## INSTRUCTIONS TO FOLLOW
Please copy each line of the records below that includes the word "pyramid".

## RECORDED INFORMATION

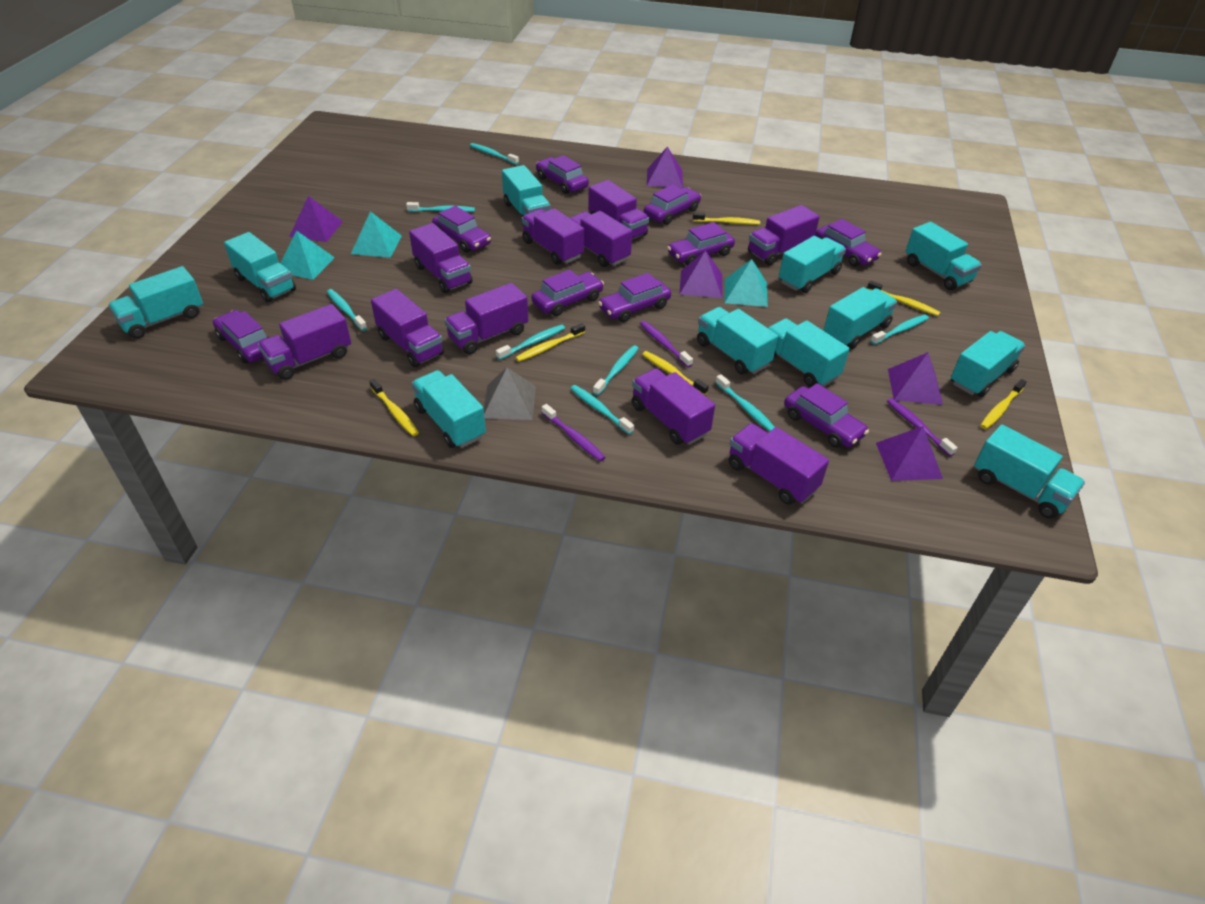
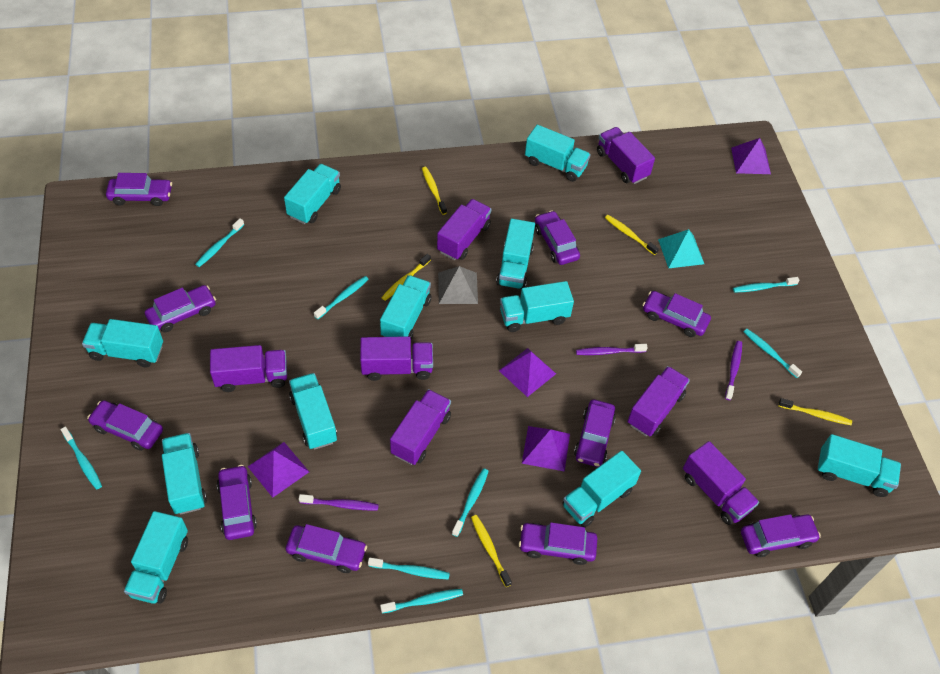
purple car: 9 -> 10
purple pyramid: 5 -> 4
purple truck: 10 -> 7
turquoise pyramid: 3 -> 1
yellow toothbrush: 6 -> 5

## THE COMPLETED TASK
purple pyramid: 5 -> 4
turquoise pyramid: 3 -> 1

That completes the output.